- **Recorded data**
————

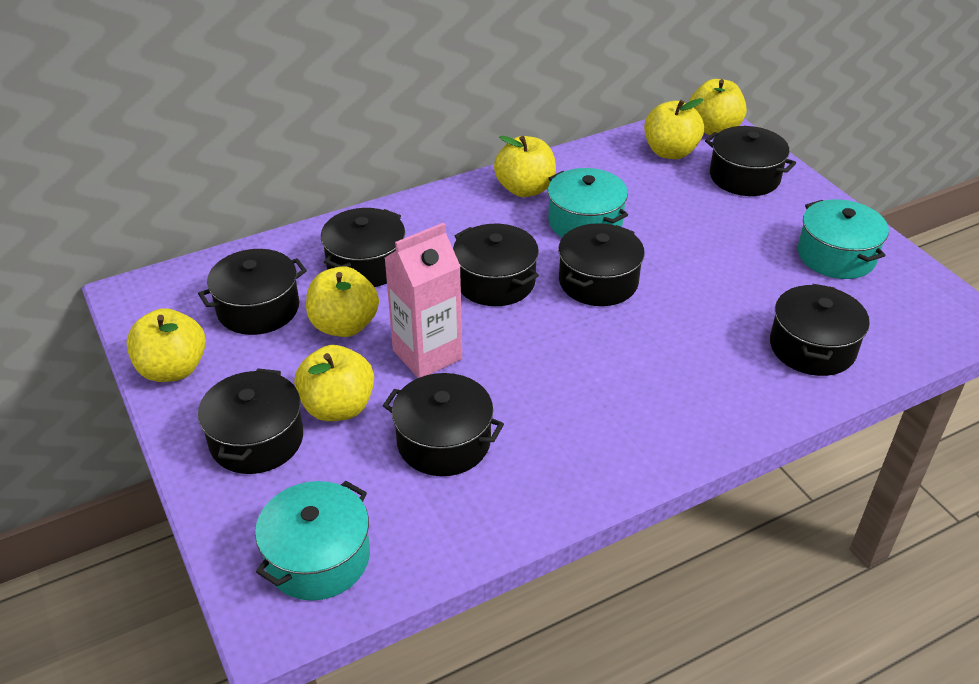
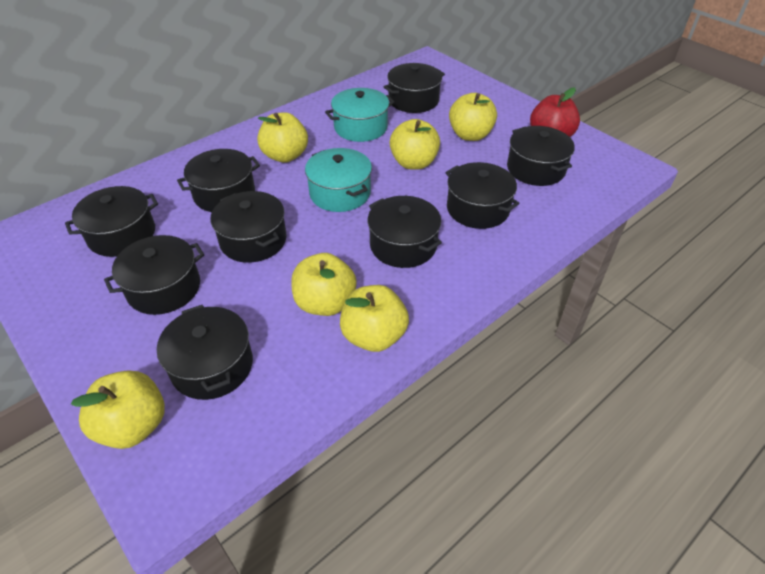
black pot: 8 -> 9
pink carton: 1 -> 0
red apple: 0 -> 1
turquoise pot: 3 -> 2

————

- **Required work**
Copy the listing in full and without alteration, omitting every picture.

- **Exercise result**
black pot: 8 -> 9
pink carton: 1 -> 0
red apple: 0 -> 1
turquoise pot: 3 -> 2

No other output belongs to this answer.